§ **Listed records**:
-=-=-=-=-

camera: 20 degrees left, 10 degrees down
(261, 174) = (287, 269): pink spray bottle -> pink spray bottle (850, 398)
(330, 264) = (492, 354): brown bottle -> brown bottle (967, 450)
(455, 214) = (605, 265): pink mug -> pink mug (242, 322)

-=-=-=-=-

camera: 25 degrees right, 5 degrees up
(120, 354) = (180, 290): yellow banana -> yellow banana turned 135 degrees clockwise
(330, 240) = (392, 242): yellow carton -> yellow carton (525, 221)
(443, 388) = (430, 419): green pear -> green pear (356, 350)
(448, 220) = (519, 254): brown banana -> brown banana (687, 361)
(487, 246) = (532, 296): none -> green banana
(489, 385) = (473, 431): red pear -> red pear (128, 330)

-=-=-=-=-

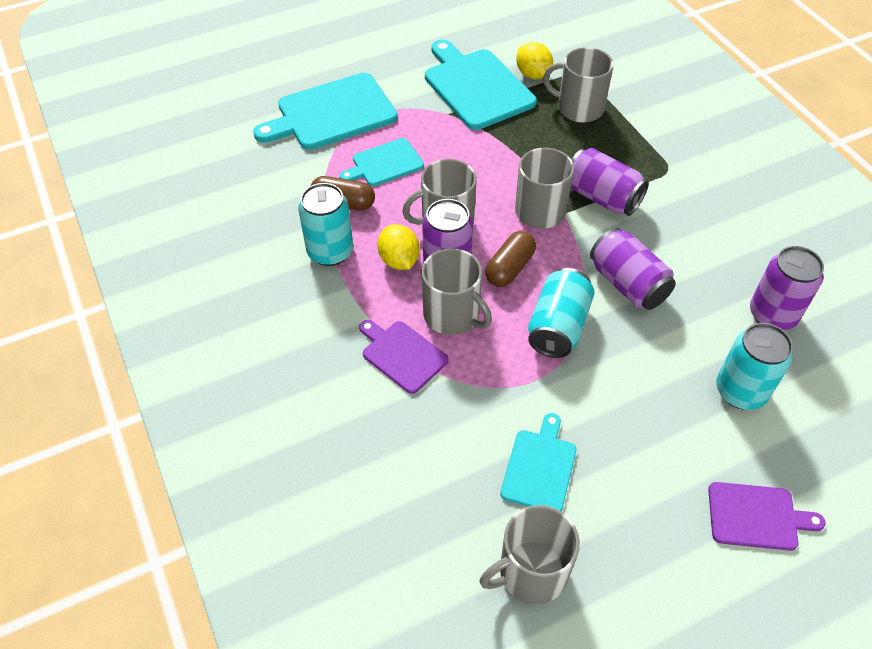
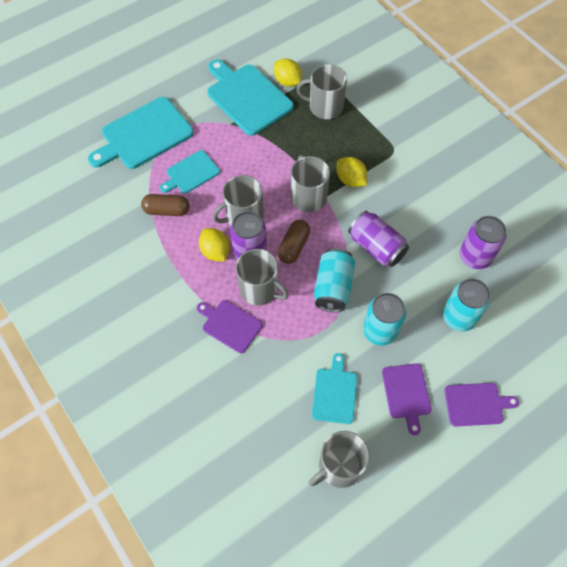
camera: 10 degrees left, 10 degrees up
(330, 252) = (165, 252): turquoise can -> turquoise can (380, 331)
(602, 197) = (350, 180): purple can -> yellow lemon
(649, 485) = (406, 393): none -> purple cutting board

-=-=-=-=-

§ **About this task**: Would you filter the records and copy out each line containing "left"?

§ **Result of the exercise**:
camera: 20 degrees left, 10 degrees down
camera: 10 degrees left, 10 degrees up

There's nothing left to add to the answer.